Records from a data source
◆ ◆ ◆ ◆ ◆ ◆ ◆

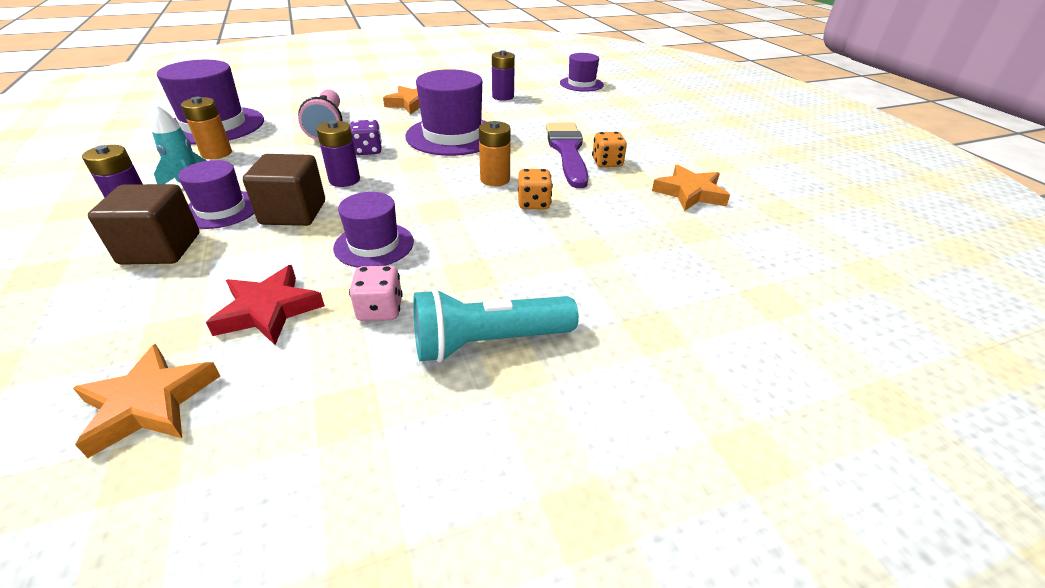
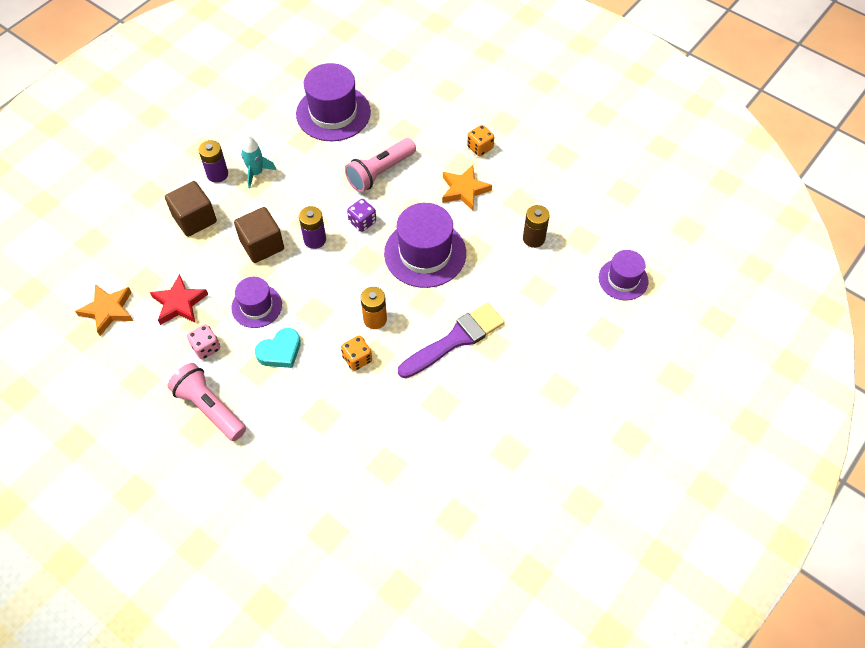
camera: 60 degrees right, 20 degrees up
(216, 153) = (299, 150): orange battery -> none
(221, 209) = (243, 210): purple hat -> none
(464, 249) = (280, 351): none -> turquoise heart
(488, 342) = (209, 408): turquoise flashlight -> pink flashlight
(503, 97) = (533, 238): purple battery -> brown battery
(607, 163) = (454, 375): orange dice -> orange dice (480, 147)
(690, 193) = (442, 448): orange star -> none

◆ ◆ ◆ ◆ ◆ ◆ ◆

PROBLEM TO WORK ON
Copy every line of the records above that holds the word "battery".

OUTPUT FOR THIS TASK
(216, 153) = (299, 150): orange battery -> none
(503, 97) = (533, 238): purple battery -> brown battery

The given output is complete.